#### Data ####

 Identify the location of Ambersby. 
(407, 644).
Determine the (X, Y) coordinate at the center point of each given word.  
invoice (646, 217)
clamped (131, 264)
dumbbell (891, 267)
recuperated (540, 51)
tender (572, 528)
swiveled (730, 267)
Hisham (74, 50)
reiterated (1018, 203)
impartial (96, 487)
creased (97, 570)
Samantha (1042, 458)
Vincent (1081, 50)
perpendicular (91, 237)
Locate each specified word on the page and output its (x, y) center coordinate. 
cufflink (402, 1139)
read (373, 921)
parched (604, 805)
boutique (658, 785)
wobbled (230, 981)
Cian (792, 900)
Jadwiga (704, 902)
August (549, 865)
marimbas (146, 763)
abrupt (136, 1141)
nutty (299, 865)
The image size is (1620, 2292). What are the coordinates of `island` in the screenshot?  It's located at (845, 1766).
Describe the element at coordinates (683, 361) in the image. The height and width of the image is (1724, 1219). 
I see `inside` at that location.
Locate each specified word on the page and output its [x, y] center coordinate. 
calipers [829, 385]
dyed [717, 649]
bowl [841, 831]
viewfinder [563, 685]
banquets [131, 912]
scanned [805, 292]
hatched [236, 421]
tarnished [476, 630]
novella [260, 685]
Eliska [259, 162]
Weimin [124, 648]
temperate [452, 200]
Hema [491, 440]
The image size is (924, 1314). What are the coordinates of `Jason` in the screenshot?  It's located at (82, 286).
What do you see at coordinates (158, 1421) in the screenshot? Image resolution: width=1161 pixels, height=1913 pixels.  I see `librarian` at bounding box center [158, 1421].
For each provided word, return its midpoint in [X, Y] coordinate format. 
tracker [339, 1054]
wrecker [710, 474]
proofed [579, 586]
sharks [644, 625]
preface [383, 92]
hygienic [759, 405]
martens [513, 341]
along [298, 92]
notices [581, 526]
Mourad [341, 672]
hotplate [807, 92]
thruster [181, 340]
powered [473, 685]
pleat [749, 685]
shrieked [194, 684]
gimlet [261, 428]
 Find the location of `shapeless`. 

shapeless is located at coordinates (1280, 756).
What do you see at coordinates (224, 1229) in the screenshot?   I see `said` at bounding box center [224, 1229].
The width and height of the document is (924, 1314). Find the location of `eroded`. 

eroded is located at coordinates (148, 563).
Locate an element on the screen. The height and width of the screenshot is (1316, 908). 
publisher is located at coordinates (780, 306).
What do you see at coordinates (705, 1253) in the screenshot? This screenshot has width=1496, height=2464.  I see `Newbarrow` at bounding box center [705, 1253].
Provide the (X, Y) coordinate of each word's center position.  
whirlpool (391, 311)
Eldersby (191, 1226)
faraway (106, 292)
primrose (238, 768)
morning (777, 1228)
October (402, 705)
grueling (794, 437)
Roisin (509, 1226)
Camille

####

• Work required
Update the data above by changing every "screenshot" to "image", keeping everything else the same.

• Answer to the exercise
 Identify the location of Ambersby. 
(407, 644).
Determine the (X, Y) coordinate at the center point of each given word.  
invoice (646, 217)
clamped (131, 264)
dumbbell (891, 267)
recuperated (540, 51)
tender (572, 528)
swiveled (730, 267)
Hisham (74, 50)
reiterated (1018, 203)
impartial (96, 487)
creased (97, 570)
Samantha (1042, 458)
Vincent (1081, 50)
perpendicular (91, 237)
Locate each specified word on the page and output its (x, y) center coordinate. 
cufflink (402, 1139)
read (373, 921)
parched (604, 805)
boutique (658, 785)
wobbled (230, 981)
Cian (792, 900)
Jadwiga (704, 902)
August (549, 865)
marimbas (146, 763)
abrupt (136, 1141)
nutty (299, 865)
The image size is (1620, 2292). What are the coordinates of `island` in the image?  It's located at (845, 1766).
Describe the element at coordinates (683, 361) in the image. The height and width of the image is (1724, 1219). 
I see `inside` at that location.
Locate each specified word on the page and output its [x, y] center coordinate. 
calipers [829, 385]
dyed [717, 649]
bowl [841, 831]
viewfinder [563, 685]
banquets [131, 912]
scanned [805, 292]
hatched [236, 421]
tarnished [476, 630]
novella [260, 685]
Eliska [259, 162]
Weimin [124, 648]
temperate [452, 200]
Hema [491, 440]
The image size is (924, 1314). What are the coordinates of `Jason` in the image?  It's located at (82, 286).
What do you see at coordinates (158, 1421) in the image? Image resolution: width=1161 pixels, height=1913 pixels.  I see `librarian` at bounding box center [158, 1421].
For each provided word, return its midpoint in [X, Y] coordinate format. 
tracker [339, 1054]
wrecker [710, 474]
proofed [579, 586]
sharks [644, 625]
preface [383, 92]
hygienic [759, 405]
martens [513, 341]
along [298, 92]
notices [581, 526]
Mourad [341, 672]
hotplate [807, 92]
thruster [181, 340]
powered [473, 685]
pleat [749, 685]
shrieked [194, 684]
gimlet [261, 428]
 Find the location of `shapeless`. 

shapeless is located at coordinates (1280, 756).
What do you see at coordinates (224, 1229) in the image?   I see `said` at bounding box center [224, 1229].
The width and height of the document is (924, 1314). Find the location of `eroded`. 

eroded is located at coordinates (148, 563).
Locate an element on the screen. The height and width of the image is (1316, 908). 
publisher is located at coordinates (780, 306).
What do you see at coordinates (705, 1253) in the image? This image has width=1496, height=2464.  I see `Newbarrow` at bounding box center [705, 1253].
Provide the (X, Y) coordinate of each word's center position.  
whirlpool (391, 311)
Eldersby (191, 1226)
faraway (106, 292)
primrose (238, 768)
morning (777, 1228)
October (402, 705)
grueling (794, 437)
Roisin (509, 1226)
Camille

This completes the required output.